■ The task ■
Set the data down again so that every line matches exactly.

[Spatial reasoning data]
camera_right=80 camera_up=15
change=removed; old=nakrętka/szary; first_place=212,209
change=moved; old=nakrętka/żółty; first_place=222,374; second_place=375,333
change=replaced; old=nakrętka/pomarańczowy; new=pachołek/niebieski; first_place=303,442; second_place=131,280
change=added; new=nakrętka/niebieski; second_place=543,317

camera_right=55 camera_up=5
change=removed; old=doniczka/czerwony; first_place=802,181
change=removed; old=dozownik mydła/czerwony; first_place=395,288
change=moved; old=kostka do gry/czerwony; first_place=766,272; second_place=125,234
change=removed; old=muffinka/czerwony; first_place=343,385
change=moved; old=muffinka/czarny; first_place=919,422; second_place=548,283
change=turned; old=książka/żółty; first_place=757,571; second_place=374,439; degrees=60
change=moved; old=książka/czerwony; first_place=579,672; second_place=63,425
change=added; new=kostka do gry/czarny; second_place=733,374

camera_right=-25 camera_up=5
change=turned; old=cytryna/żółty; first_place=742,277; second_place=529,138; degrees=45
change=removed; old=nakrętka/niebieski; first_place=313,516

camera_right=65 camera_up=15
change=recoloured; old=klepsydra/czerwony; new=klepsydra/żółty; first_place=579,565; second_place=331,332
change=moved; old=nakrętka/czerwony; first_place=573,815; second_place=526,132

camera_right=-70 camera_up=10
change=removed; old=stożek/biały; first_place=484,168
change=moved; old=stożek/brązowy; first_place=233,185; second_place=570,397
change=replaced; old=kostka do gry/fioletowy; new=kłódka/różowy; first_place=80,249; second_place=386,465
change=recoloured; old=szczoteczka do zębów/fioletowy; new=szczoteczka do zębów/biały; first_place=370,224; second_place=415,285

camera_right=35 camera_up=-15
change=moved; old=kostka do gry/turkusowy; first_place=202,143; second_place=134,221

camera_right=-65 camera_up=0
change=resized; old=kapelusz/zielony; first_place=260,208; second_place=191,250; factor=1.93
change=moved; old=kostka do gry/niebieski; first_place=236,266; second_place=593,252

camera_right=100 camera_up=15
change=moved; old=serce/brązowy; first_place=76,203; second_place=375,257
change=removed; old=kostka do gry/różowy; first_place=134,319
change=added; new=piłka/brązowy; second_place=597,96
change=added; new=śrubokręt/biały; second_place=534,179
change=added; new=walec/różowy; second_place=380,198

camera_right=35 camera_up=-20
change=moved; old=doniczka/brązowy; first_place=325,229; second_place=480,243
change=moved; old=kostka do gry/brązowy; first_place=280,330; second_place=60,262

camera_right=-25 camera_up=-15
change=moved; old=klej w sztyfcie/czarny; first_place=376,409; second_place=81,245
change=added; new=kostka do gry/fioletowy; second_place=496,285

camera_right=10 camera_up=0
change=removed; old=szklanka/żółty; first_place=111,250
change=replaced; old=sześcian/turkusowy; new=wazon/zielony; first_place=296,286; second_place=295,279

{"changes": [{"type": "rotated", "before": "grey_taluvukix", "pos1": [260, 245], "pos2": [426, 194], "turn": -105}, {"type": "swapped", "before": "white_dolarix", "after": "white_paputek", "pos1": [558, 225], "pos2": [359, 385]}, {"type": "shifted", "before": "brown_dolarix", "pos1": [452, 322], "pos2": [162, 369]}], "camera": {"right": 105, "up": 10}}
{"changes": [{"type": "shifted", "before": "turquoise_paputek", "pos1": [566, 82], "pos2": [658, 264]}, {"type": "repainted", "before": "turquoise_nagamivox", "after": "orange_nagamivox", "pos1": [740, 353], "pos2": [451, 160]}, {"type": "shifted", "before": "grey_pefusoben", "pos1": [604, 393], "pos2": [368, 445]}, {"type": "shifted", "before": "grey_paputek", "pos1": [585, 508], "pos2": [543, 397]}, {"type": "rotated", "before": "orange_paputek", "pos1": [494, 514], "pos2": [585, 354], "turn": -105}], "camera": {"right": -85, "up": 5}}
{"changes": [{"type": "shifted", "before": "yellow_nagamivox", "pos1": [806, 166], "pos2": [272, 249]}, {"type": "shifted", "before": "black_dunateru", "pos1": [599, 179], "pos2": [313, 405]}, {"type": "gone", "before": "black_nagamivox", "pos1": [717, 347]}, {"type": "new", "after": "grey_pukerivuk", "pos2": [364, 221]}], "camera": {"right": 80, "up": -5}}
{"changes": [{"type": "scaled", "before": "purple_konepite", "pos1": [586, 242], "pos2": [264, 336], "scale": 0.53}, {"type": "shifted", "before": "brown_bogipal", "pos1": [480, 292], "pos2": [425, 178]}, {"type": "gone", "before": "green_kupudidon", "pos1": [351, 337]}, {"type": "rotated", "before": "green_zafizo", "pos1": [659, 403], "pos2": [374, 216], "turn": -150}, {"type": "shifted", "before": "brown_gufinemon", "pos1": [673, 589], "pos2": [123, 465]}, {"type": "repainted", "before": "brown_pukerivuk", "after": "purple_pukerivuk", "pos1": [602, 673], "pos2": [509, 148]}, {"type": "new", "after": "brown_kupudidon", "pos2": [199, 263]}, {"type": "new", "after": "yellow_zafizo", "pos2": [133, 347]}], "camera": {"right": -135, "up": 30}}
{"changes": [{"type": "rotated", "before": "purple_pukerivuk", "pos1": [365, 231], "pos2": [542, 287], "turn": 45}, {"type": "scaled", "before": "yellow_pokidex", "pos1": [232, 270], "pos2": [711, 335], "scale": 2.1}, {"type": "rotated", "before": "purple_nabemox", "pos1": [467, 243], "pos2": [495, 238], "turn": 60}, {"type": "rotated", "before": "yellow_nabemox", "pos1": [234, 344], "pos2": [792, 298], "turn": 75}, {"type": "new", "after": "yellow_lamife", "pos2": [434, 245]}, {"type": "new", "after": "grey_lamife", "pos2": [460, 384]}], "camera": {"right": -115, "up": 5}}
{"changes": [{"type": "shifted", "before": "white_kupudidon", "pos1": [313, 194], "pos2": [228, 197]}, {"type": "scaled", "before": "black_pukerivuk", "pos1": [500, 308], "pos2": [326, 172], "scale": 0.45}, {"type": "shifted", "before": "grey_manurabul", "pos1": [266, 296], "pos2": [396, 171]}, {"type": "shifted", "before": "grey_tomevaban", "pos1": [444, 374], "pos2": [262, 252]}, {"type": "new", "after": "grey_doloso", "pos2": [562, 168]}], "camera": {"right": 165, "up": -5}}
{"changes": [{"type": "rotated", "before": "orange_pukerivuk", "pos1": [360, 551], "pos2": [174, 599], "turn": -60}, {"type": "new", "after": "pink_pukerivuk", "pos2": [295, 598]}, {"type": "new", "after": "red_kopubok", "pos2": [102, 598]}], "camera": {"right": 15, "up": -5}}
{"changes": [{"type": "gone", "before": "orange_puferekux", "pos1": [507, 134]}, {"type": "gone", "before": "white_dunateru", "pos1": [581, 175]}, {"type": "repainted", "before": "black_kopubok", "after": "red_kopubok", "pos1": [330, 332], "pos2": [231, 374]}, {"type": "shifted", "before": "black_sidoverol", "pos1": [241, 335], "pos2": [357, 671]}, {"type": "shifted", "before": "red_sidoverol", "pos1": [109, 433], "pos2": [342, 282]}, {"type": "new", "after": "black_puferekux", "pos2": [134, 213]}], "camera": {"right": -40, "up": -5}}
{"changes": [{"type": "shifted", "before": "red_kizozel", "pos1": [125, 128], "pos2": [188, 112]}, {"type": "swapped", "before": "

■ Answer ■
camera_right=80 camera_up=15
change=removed; old=nakrętka/szary; first_place=212,209
change=moved; old=nakrętka/żółty; first_place=222,374; second_place=375,333
change=replaced; old=nakrętka/pomarańczowy; new=pachołek/niebieski; first_place=303,442; second_place=131,280
change=added; new=nakrętka/niebieski; second_place=543,317

camera_right=55 camera_up=5
change=removed; old=doniczka/czerwony; first_place=802,181
change=removed; old=dozownik mydła/czerwony; first_place=395,288
change=moved; old=kostka do gry/czerwony; first_place=766,272; second_place=125,234
change=removed; old=muffinka/czerwony; first_place=343,385
change=moved; old=muffinka/czarny; first_place=919,422; second_place=548,283
change=turned; old=książka/żółty; first_place=757,571; second_place=374,439; degrees=60
change=moved; old=książka/czerwony; first_place=579,672; second_place=63,425
change=added; new=kostka do gry/czarny; second_place=733,374

camera_right=-25 camera_up=5
change=turned; old=cytryna/żółty; first_place=742,277; second_place=529,138; degrees=45
change=removed; old=nakrętka/niebieski; first_place=313,516

camera_right=65 camera_up=15
change=recoloured; old=klepsydra/czerwony; new=klepsydra/żółty; first_place=579,565; second_place=331,332
change=moved; old=nakrętka/czerwony; first_place=573,815; second_place=526,132

camera_right=-70 camera_up=10
change=removed; old=stożek/biały; first_place=484,168
change=moved; old=stożek/brązowy; first_place=233,185; second_place=570,397
change=replaced; old=kostka do gry/fioletowy; new=kłódka/różowy; first_place=80,249; second_place=386,465
change=recoloured; old=szczoteczka do zębów/fioletowy; new=szczoteczka do zębów/biały; first_place=370,224; second_place=415,285

camera_right=35 camera_up=-15
change=moved; old=kostka do gry/turkusowy; first_place=202,143; second_place=134,221

camera_right=-65 camera_up=0
change=resized; old=kapelusz/zielony; first_place=260,208; second_place=191,250; factor=1.93
change=moved; old=kostka do gry/niebieski; first_place=236,266; second_place=593,252

camera_right=100 camera_up=15
change=moved; old=serce/brązowy; first_place=76,203; second_place=375,257
change=removed; old=kostka do gry/różowy; first_place=134,319
change=added; new=piłka/brązowy; second_place=597,96
change=added; new=śrubokręt/biały; second_place=534,179
change=added; new=walec/różowy; second_place=380,198

camera_right=35 camera_up=-20
change=moved; old=doniczka/brązowy; first_place=325,229; second_place=480,243
change=moved; old=kostka do gry/brązowy; first_place=280,330; second_place=60,262

camera_right=-25 camera_up=-15
change=moved; old=klej w sztyfcie/czarny; first_place=376,409; second_place=81,245
change=added; new=kostka do gry/fioletowy; second_place=496,285

camera_right=10 camera_up=0
change=removed; old=szklanka/żółty; first_place=111,250
change=replaced; old=sześcian/turkusowy; new=wazon/zielony; first_place=296,286; second_place=295,279

{"changes": [{"type": "rotated", "before": "grey_taluvukix", "pos1": [260, 245], "pos2": [426, 194], "turn": -105}, {"type": "swapped", "before": "white_dolarix", "after": "white_paputek", "pos1": [558, 225], "pos2": [359, 385]}, {"type": "shifted", "before": "brown_dolarix", "pos1": [452, 322], "pos2": [162, 369]}], "camera": {"right": 105, "up": 10}}
{"changes": [{"type": "shifted", "before": "turquoise_paputek", "pos1": [566, 82], "pos2": [658, 264]}, {"type": "repainted", "before": "turquoise_nagamivox", "after": "orange_nagamivox", "pos1": [740, 353], "pos2": [451, 160]}, {"type": "shifted", "before": "grey_pefusoben", "pos1": [604, 393], "pos2": [368, 445]}, {"type": "shifted", "before": "grey_paputek", "pos1": [585, 508], "pos2": [543, 397]}, {"type": "rotated", "before": "orange_paputek", "pos1": [494, 514], "pos2": [585, 354], "turn": -105}], "camera": {"right": -85, "up": 5}}
{"changes": [{"type": "shifted", "before": "yellow_nagamivox", "pos1": [806, 166], "pos2": [272, 249]}, {"type": "shifted", "before": "black_dunateru", "pos1": [599, 179], "pos2": [313, 405]}, {"type": "gone", "before": "black_nagamivox", "pos1": [717, 347]}, {"type": "new", "after": "grey_pukerivuk", "pos2": [364, 221]}], "camera": {"right": 80, "up": -5}}
{"changes": [{"type": "scaled", "before": "purple_konepite", "pos1": [586, 242], "pos2": [264, 336], "scale": 0.53}, {"type": "shifted", "before": "brown_bogipal", "pos1": [480, 292], "pos2": [425, 178]}, {"type": "gone", "before": "green_kupudidon", "pos1": [351, 337]}, {"type": "rotated", "before": "green_zafizo", "pos1": [659, 403], "pos2": [374, 216], "turn": -150}, {"type": "shifted", "before": "brown_gufinemon", "pos1": [673, 589], "pos2": [123, 465]}, {"type": "repainted", "before": "brown_pukerivuk", "after": "purple_pukerivuk", "pos1": [602, 673], "pos2": [509, 148]}, {"type": "new", "after": "brown_kupudidon", "pos2": [199, 263]}, {"type": "new", "after": "yellow_zafizo", "pos2": [133, 347]}], "camera": {"right": -135, "up": 30}}
{"changes": [{"type": "rotated", "before": "purple_pukerivuk", "pos1": [365, 231], "pos2": [542, 287], "turn": 45}, {"type": "scaled", "before": "yellow_pokidex", "pos1": [232, 270], "pos2": [711, 335], "scale": 2.1}, {"type": "rotated", "before": "purple_nabemox", "pos1": [467, 243], "pos2": [495, 238], "turn": 60}, {"type": "rotated", "before": "yellow_nabemox", "pos1": [234, 344], "pos2": [792, 298], "turn": 75}, {"type": "new", "after": "yellow_lamife", "pos2": [434, 245]}, {"type": "new", "after": "grey_lamife", "pos2": [460, 384]}], "camera": {"right": -115, "up": 5}}
{"changes": [{"type": "shifted", "before": "white_kupudidon", "pos1": [313, 194], "pos2": [228, 197]}, {"type": "scaled", "before": "black_pukerivuk", "pos1": [500, 308], "pos2": [326, 172], "scale": 0.45}, {"type": "shifted", "before": "grey_manurabul", "pos1": [266, 296], "pos2": [396, 171]}, {"type": "shifted", "before": "grey_tomevaban", "pos1": [444, 374], "pos2": [262, 252]}, {"type": "new", "after": "grey_doloso", "pos2": [562, 168]}], "camera": {"right": 165, "up": -5}}
{"changes": [{"type": "rotated", "before": "orange_pukerivuk", "pos1": [360, 551], "pos2": [174, 599], "turn": -60}, {"type": "new", "after": "pink_pukerivuk", "pos2": [295, 598]}, {"type": "new", "after": "red_kopubok", "pos2": [102, 598]}], "camera": {"right": 15, "up": -5}}
{"changes": [{"type": "gone", "before": "orange_puferekux", "pos1": [507, 134]}, {"type": "gone", "before": "white_dunateru", "pos1": [581, 175]}, {"type": "repainted", "before": "black_kopubok", "after": "red_kopubok", "pos1": [330, 332], "pos2": [231, 374]}, {"type": "shifted", "before": "black_sidoverol", "pos1": [241, 335], "pos2": [357, 671]}, {"type": "shifted", "before": "red_sidoverol", "pos1": [109, 433], "pos2": [342, 282]}, {"type": "new", "after": "black_puferekux", "pos2": [134, 213]}], "camera": {"right": -40, "up": -5}}
{"changes": [{"type": "shifted", "before": "red_kizozel", "pos1": [125, 128], "pos2": [188, 112]}, {"type": "swapped", "before": "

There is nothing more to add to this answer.